BEGIN Record excerpts
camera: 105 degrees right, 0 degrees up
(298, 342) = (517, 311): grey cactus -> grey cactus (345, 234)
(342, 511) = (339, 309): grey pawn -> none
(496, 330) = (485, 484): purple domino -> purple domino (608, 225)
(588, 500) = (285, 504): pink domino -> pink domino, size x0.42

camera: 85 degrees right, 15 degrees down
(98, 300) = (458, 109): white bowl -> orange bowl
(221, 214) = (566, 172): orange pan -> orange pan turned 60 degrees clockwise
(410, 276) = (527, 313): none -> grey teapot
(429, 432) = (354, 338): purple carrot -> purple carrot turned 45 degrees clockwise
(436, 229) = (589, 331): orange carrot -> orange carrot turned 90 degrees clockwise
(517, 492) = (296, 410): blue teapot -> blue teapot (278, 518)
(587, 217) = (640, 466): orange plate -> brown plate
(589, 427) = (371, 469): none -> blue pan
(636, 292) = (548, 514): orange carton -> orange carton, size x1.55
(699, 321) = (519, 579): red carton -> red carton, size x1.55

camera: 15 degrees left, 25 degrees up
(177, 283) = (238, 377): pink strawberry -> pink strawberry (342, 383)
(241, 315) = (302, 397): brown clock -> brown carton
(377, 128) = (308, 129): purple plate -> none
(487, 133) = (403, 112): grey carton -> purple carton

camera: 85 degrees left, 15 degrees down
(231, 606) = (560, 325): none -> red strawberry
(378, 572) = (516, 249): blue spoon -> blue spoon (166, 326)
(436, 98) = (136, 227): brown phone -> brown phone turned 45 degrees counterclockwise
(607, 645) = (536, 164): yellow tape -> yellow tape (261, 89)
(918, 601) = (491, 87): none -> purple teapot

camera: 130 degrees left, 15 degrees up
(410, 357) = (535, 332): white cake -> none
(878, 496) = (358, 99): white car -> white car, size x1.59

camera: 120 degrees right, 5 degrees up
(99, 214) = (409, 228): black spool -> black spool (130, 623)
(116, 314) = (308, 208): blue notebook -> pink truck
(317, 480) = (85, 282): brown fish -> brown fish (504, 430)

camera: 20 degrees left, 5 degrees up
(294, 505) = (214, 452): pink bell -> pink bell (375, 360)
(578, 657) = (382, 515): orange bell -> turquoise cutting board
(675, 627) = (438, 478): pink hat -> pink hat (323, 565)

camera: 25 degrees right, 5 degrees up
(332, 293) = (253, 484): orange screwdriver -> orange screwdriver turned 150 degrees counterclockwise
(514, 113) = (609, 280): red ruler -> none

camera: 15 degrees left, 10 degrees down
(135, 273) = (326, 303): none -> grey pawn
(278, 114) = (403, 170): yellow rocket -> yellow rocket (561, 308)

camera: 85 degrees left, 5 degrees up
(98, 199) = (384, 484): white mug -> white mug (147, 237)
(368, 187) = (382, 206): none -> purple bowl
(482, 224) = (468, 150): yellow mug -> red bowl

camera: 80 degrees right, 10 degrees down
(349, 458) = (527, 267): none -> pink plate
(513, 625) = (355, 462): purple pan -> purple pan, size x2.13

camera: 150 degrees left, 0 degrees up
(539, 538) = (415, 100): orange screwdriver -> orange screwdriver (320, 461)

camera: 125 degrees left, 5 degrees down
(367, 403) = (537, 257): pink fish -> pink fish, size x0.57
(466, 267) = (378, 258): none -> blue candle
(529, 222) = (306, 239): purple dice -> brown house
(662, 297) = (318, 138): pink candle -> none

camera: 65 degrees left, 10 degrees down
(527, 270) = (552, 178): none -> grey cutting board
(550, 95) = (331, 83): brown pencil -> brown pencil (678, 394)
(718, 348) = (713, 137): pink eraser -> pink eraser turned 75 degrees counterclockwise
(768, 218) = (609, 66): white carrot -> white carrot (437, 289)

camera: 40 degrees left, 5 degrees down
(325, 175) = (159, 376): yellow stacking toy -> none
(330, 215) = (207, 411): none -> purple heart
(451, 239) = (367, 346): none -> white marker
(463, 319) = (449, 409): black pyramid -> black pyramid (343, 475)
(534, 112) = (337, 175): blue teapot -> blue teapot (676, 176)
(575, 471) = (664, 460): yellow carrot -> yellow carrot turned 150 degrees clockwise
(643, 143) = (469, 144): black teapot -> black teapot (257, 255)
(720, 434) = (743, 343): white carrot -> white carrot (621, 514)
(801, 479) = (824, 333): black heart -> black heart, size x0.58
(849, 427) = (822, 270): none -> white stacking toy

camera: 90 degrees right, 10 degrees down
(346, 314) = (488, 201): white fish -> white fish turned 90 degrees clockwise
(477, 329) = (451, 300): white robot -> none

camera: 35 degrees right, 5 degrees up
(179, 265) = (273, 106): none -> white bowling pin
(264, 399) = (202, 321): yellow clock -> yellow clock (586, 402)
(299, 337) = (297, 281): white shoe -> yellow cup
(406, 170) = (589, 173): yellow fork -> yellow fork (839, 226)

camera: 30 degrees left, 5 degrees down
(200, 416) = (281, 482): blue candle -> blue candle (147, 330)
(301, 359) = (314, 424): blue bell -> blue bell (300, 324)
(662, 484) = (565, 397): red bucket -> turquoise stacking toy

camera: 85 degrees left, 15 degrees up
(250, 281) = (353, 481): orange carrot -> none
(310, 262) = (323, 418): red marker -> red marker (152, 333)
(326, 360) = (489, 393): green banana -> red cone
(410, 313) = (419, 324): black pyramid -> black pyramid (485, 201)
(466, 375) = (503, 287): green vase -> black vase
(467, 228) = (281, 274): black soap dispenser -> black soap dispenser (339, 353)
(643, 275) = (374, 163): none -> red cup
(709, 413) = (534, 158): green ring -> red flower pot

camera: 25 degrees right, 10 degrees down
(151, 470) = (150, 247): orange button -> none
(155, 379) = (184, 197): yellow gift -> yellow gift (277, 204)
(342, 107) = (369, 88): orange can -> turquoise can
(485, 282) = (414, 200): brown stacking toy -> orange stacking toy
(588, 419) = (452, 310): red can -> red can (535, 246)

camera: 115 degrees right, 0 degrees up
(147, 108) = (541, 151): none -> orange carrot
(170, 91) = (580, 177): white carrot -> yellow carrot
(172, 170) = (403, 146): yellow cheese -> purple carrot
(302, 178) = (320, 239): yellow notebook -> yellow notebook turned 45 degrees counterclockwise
END Record excerpts
[Task objective] Every line in the data above that includes the word "pawn" should be copied.

[Answer to this problem]
(342, 511) = (339, 309): grey pawn -> none
(135, 273) = (326, 303): none -> grey pawn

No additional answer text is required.